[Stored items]
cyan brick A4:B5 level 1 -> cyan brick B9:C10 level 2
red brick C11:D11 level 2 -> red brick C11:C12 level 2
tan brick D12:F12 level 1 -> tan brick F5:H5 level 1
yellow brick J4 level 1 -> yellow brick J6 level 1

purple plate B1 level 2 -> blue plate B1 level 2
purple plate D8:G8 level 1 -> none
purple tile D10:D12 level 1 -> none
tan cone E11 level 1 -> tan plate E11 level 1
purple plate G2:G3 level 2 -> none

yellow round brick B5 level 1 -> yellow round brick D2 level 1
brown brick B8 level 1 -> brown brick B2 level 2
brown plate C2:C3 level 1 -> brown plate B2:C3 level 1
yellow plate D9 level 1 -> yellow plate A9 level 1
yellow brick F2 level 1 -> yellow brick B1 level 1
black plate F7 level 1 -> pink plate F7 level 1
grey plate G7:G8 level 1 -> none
...
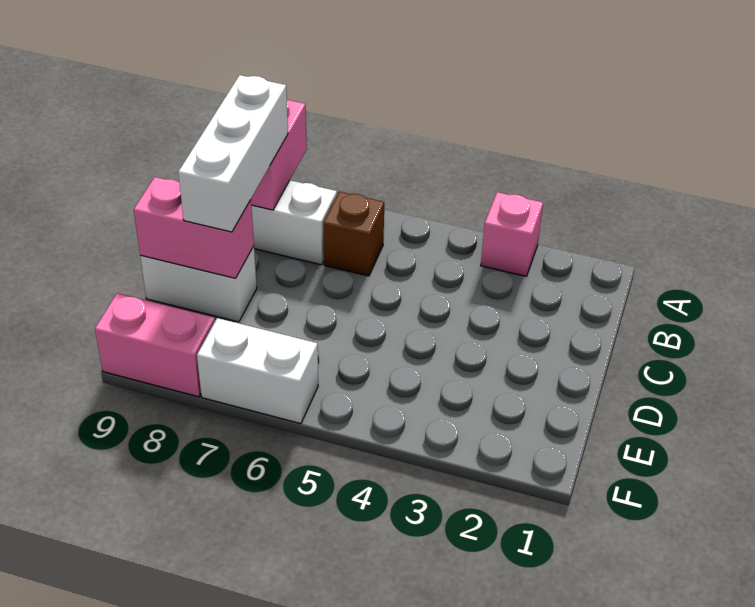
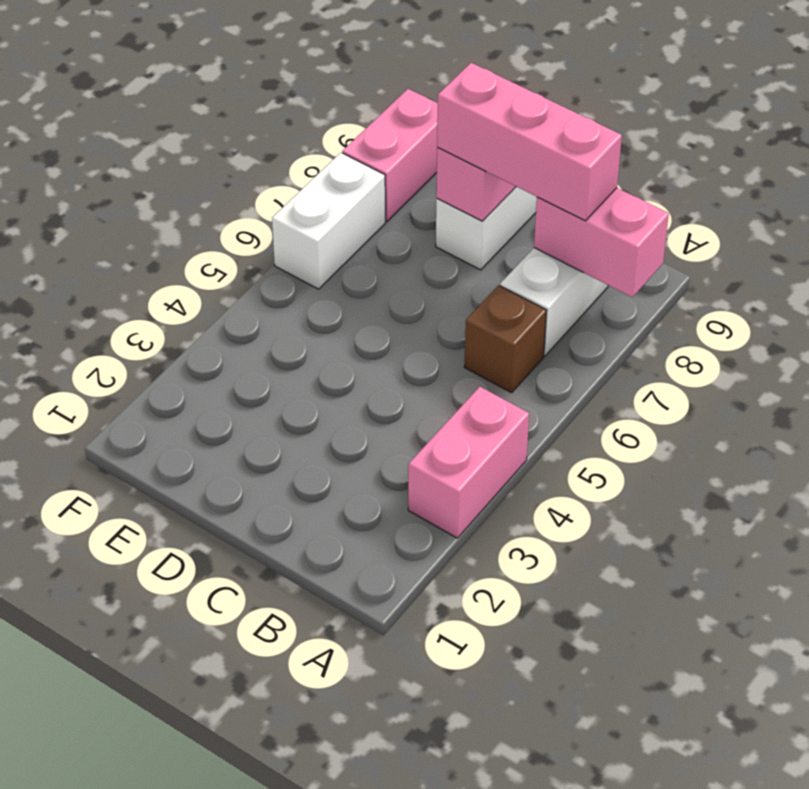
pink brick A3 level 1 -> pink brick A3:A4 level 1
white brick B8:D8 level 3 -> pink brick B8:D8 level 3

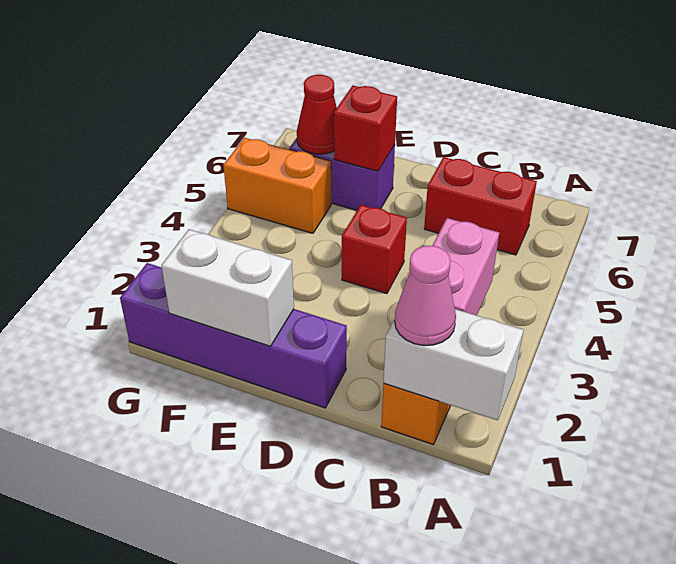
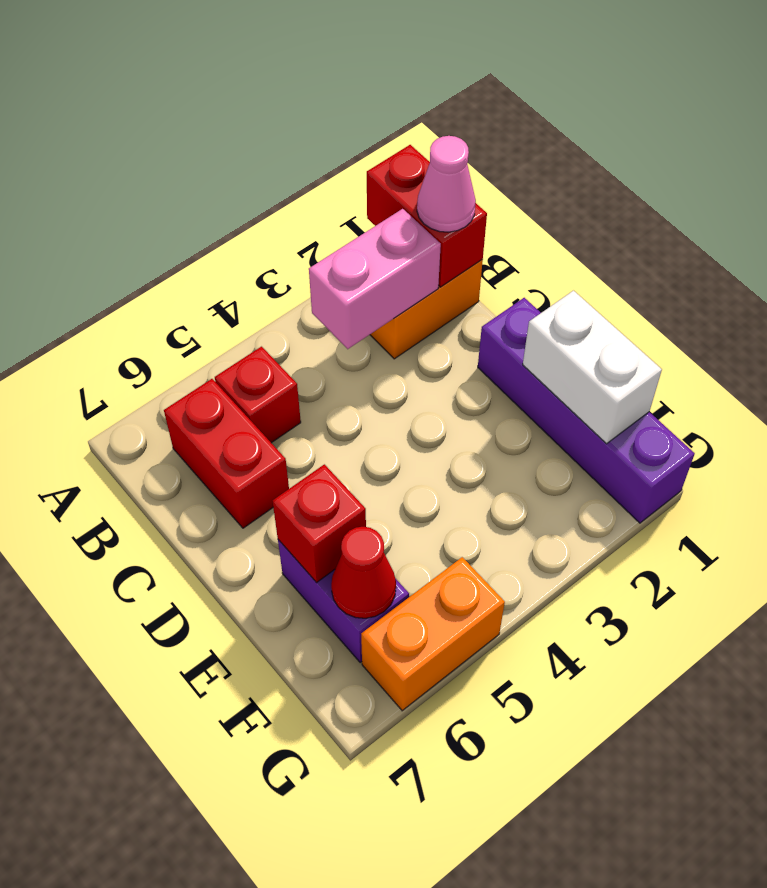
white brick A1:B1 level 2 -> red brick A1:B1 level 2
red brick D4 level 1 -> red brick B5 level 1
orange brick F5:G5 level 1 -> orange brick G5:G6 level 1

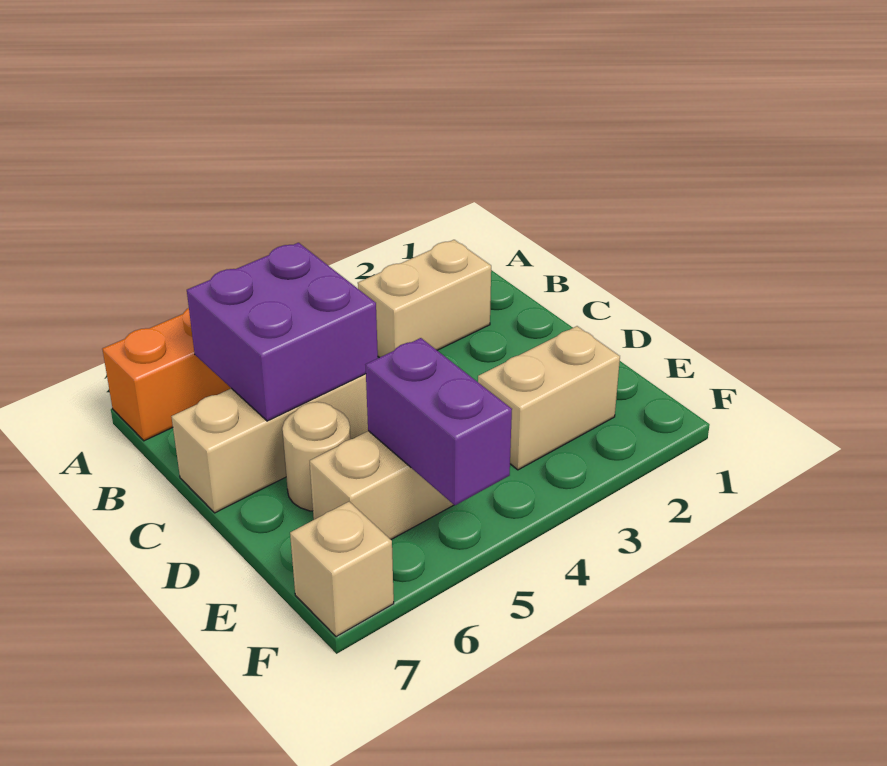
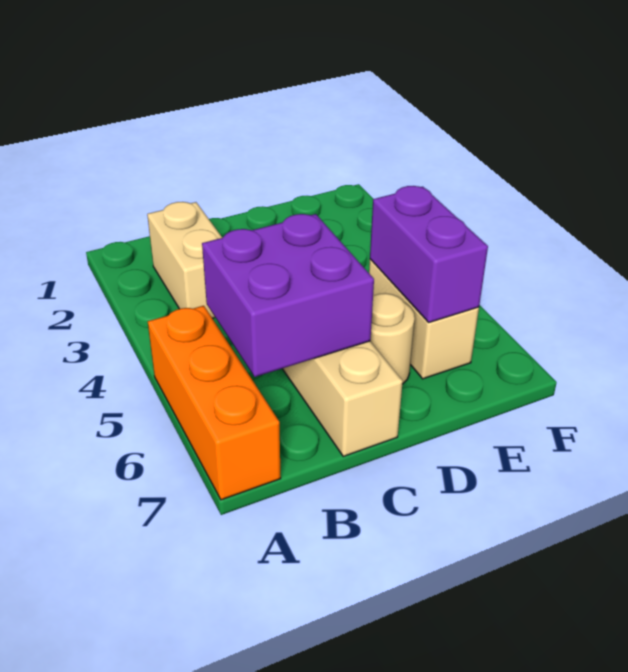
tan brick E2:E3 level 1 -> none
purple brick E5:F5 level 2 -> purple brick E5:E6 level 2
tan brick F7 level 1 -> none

- **Task directions**:
In the entries above, find each line with "purple" and copy it.

- **Reply**:
purple plate B1 level 2 -> blue plate B1 level 2
purple plate D8:G8 level 1 -> none
purple tile D10:D12 level 1 -> none
purple plate G2:G3 level 2 -> none
purple brick E5:F5 level 2 -> purple brick E5:E6 level 2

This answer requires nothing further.